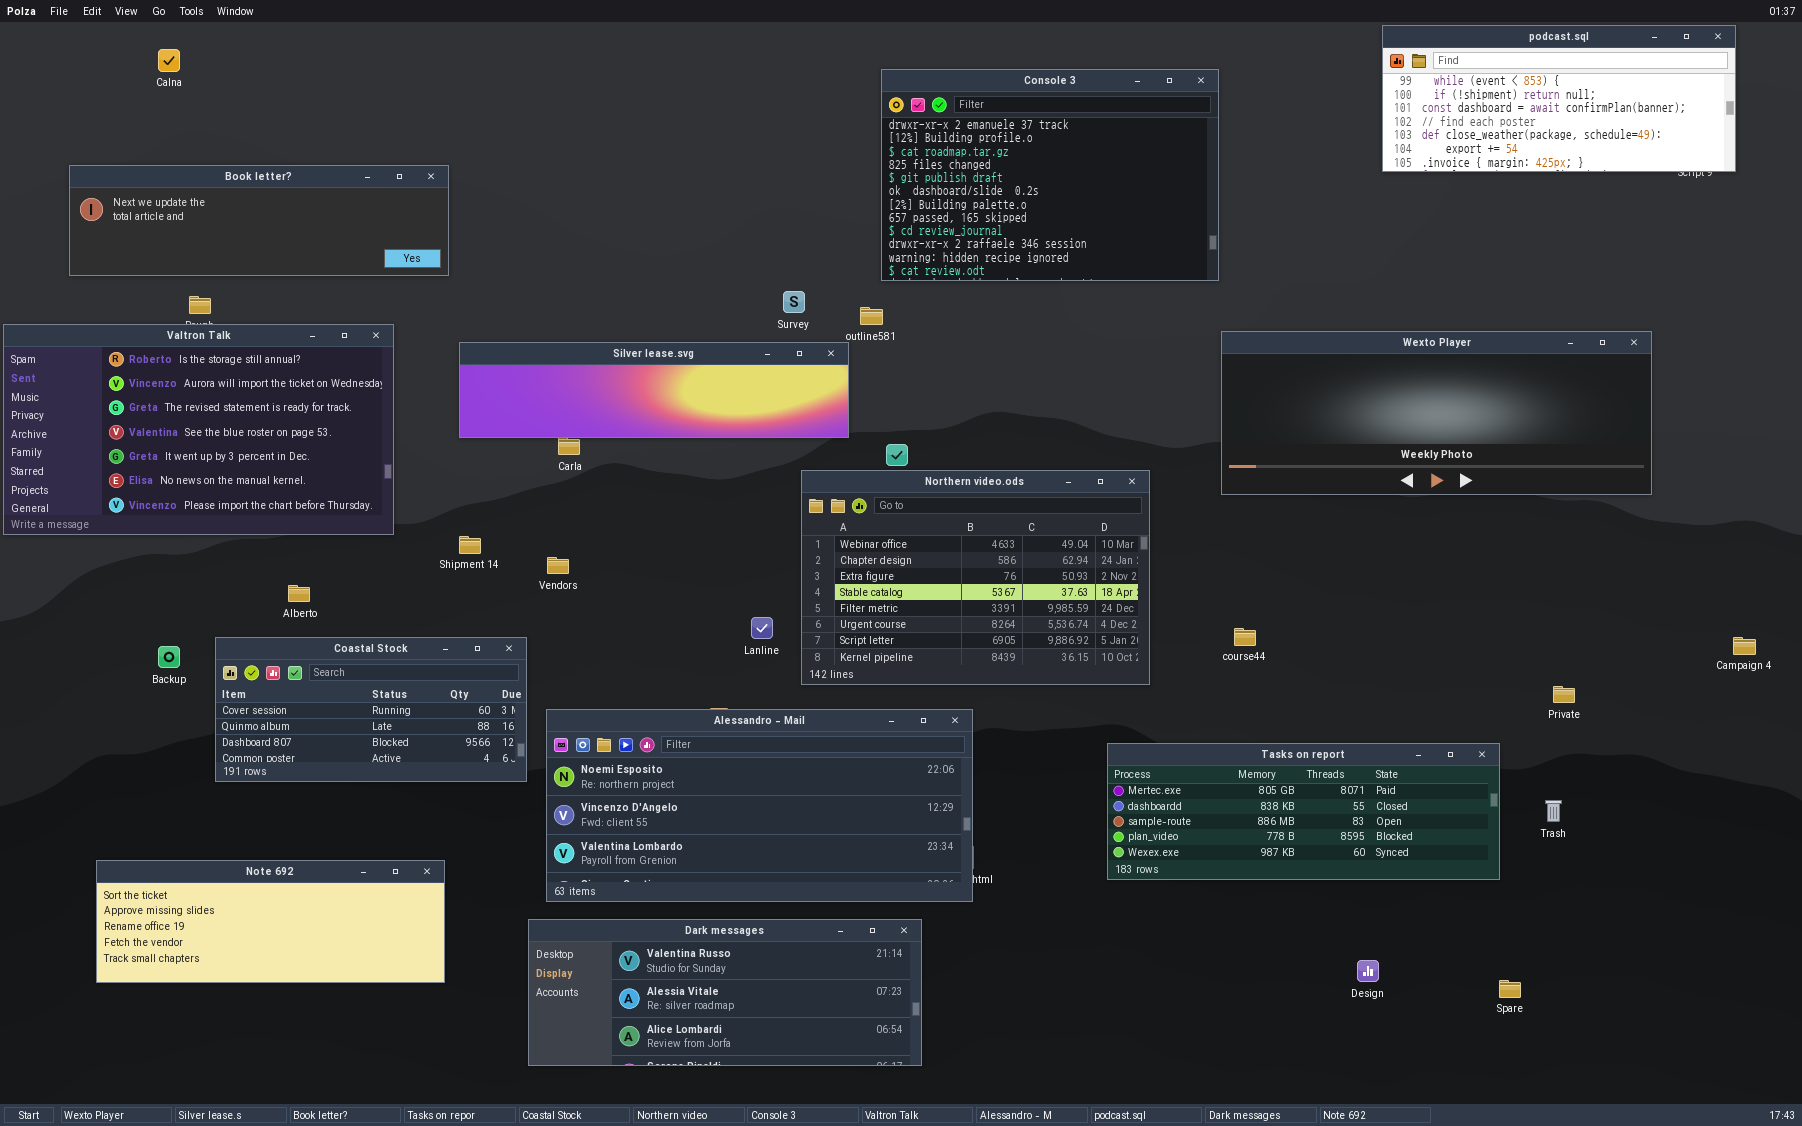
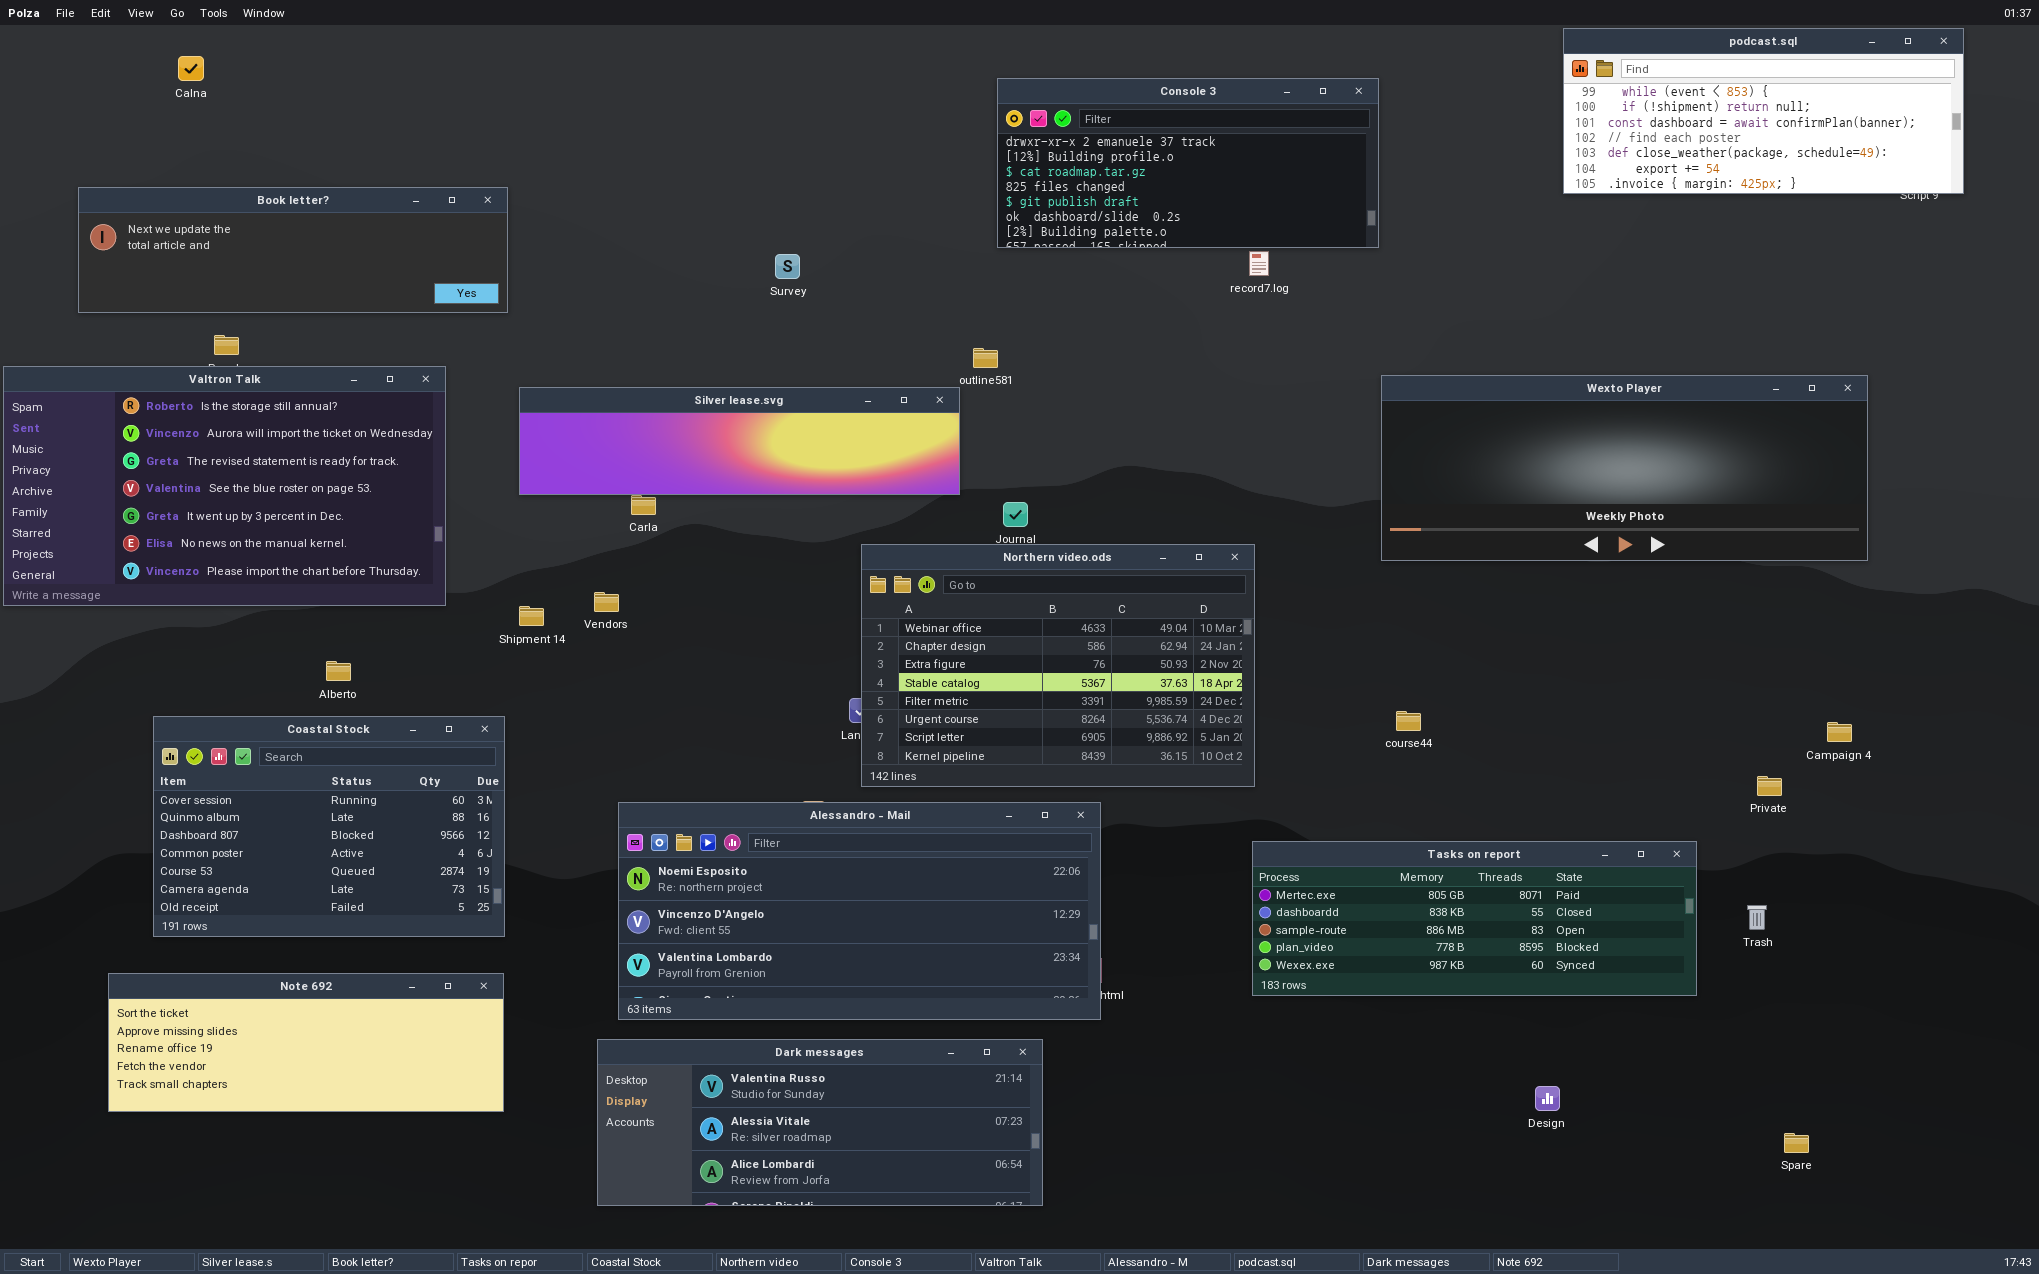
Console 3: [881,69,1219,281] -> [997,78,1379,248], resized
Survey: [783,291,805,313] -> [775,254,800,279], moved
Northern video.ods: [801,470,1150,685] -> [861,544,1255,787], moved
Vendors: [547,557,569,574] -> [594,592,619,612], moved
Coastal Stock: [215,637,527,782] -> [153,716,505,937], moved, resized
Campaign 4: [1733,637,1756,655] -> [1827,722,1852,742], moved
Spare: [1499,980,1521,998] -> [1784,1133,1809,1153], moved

What the exercise asks
Every line from the one containing "Northern video.ods: [801,470,1150,685]" through the end of the material above should be retyped exactly; please include nothing else.

Task result
Northern video.ods: [801,470,1150,685] -> [861,544,1255,787], moved
Vendors: [547,557,569,574] -> [594,592,619,612], moved
Coastal Stock: [215,637,527,782] -> [153,716,505,937], moved, resized
Campaign 4: [1733,637,1756,655] -> [1827,722,1852,742], moved
Spare: [1499,980,1521,998] -> [1784,1133,1809,1153], moved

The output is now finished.